══ Given information ══

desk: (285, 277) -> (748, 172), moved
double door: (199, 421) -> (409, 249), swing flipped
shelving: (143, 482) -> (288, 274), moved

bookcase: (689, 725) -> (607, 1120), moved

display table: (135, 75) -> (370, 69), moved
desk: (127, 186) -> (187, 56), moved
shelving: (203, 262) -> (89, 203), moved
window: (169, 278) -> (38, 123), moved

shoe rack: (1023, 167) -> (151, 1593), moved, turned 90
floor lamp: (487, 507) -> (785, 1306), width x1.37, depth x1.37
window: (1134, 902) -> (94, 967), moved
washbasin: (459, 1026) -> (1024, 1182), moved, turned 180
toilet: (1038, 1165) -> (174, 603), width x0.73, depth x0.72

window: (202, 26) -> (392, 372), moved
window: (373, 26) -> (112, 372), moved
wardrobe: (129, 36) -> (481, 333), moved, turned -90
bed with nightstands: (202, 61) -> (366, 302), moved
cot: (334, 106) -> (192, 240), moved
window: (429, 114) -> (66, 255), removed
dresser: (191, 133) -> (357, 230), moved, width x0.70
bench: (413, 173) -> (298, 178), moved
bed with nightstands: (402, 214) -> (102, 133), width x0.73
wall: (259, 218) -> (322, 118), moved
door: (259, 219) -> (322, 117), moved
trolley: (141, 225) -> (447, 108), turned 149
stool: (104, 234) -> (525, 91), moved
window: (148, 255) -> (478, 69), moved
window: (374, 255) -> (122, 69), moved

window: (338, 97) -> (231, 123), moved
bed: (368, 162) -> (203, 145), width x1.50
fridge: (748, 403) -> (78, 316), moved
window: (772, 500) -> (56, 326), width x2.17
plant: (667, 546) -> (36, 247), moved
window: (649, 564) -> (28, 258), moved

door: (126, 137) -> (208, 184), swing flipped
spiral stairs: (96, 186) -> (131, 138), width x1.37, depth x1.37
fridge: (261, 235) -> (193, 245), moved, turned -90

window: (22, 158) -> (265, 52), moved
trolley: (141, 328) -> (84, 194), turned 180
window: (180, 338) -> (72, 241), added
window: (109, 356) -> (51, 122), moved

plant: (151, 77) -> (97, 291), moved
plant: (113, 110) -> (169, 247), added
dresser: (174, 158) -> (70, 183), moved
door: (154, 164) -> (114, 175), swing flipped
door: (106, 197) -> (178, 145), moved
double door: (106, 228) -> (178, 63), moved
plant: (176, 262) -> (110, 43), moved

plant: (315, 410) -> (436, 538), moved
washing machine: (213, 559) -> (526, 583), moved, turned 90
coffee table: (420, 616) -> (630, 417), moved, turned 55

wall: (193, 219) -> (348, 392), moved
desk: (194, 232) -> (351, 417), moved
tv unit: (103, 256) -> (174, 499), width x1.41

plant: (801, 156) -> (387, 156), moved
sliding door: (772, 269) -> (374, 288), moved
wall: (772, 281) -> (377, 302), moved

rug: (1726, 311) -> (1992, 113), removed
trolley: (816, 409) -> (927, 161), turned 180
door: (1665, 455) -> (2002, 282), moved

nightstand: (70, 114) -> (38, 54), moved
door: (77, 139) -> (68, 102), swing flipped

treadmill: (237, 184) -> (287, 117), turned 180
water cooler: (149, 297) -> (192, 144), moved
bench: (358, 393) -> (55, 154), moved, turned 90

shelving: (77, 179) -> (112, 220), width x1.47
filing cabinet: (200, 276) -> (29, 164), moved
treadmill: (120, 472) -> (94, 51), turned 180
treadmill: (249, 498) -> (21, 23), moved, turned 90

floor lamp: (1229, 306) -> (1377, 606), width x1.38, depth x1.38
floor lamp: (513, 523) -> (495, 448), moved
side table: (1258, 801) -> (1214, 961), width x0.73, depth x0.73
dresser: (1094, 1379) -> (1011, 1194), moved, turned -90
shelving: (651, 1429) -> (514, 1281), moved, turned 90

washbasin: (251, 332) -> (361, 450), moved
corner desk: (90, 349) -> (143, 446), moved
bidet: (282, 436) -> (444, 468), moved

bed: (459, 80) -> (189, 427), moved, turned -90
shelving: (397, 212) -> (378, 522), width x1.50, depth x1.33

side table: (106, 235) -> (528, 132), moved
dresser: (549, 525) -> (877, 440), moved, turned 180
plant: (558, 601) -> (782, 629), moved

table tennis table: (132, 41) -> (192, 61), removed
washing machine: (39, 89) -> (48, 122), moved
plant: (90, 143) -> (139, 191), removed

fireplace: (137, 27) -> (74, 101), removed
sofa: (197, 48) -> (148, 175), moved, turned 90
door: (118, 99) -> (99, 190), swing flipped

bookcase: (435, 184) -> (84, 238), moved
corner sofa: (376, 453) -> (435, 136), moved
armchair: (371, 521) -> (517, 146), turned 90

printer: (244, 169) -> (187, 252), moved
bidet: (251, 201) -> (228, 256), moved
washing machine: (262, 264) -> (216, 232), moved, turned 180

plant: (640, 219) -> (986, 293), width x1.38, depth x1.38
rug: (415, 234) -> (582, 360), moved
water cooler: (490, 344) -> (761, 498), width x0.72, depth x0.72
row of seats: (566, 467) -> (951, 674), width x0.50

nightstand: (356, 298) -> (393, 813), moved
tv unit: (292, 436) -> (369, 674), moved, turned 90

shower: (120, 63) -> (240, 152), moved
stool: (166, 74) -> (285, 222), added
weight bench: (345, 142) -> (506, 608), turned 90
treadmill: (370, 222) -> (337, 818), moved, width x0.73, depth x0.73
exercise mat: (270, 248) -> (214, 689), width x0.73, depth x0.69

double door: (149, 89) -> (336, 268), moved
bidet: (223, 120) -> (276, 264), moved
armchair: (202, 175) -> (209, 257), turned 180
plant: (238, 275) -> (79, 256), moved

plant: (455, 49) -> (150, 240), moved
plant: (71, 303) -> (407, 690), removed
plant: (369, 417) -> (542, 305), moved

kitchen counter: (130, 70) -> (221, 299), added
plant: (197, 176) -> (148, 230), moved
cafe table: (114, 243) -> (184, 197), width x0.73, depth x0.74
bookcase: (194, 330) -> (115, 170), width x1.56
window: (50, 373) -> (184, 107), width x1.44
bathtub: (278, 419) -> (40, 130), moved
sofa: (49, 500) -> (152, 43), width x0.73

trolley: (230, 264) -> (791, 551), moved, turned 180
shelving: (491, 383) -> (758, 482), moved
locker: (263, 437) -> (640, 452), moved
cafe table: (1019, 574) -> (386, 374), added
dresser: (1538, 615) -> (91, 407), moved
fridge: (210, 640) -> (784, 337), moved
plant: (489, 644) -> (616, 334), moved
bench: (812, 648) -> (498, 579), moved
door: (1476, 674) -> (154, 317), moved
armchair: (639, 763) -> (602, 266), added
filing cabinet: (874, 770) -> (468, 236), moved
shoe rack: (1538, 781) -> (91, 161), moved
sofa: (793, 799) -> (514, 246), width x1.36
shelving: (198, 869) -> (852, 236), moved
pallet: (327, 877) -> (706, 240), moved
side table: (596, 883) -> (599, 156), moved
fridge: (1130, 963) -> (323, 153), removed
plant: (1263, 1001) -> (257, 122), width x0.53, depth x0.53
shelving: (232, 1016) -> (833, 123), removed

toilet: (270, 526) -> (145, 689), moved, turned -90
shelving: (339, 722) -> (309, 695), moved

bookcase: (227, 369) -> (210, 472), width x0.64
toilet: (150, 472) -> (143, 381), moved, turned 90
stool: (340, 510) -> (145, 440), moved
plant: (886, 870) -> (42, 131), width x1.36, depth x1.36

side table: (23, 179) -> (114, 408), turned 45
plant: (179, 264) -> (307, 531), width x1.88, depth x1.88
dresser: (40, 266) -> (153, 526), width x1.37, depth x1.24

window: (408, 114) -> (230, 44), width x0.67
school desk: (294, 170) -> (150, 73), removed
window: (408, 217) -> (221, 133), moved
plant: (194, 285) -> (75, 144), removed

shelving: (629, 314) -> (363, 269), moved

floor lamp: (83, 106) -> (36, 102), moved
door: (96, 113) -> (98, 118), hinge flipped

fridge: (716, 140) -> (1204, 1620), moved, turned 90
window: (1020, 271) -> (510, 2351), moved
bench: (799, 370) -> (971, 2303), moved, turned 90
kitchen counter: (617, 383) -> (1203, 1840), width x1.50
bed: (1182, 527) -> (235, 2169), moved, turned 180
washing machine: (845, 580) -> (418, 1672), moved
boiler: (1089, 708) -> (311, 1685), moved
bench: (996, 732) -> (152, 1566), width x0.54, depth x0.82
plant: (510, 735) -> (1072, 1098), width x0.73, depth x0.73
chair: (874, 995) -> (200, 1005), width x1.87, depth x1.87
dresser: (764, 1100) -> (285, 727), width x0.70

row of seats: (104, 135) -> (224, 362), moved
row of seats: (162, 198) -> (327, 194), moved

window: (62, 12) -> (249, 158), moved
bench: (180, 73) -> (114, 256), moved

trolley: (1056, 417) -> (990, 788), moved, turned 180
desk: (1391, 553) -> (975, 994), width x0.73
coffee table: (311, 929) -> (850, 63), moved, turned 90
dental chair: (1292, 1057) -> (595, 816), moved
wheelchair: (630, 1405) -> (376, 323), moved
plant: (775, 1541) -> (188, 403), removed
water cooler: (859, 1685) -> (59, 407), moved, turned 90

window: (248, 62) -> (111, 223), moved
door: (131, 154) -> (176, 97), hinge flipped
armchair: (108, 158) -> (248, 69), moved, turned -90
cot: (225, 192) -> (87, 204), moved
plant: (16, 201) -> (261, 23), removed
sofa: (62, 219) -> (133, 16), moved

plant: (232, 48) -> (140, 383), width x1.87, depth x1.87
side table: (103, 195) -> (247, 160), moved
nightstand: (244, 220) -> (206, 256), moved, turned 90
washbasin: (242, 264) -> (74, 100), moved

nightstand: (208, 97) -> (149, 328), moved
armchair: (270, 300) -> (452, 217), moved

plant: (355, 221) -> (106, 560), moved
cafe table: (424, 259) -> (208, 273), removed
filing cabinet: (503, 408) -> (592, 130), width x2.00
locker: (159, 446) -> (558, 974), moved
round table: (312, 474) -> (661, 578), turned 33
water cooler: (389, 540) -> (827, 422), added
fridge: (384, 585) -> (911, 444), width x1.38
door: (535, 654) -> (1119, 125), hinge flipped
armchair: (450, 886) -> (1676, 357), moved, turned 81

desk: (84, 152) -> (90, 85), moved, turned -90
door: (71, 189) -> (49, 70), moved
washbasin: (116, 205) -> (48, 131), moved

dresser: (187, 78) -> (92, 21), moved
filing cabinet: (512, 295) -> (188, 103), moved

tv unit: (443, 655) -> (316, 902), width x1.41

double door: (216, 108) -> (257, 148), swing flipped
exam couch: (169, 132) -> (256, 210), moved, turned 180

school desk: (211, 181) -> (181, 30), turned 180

═══

» **Instructions to follow**
Bring together all lines from the listing that contain the word "shoe".

» **Task output**
shoe rack: (1023, 167) -> (151, 1593), moved, turned 90
shoe rack: (1538, 781) -> (91, 161), moved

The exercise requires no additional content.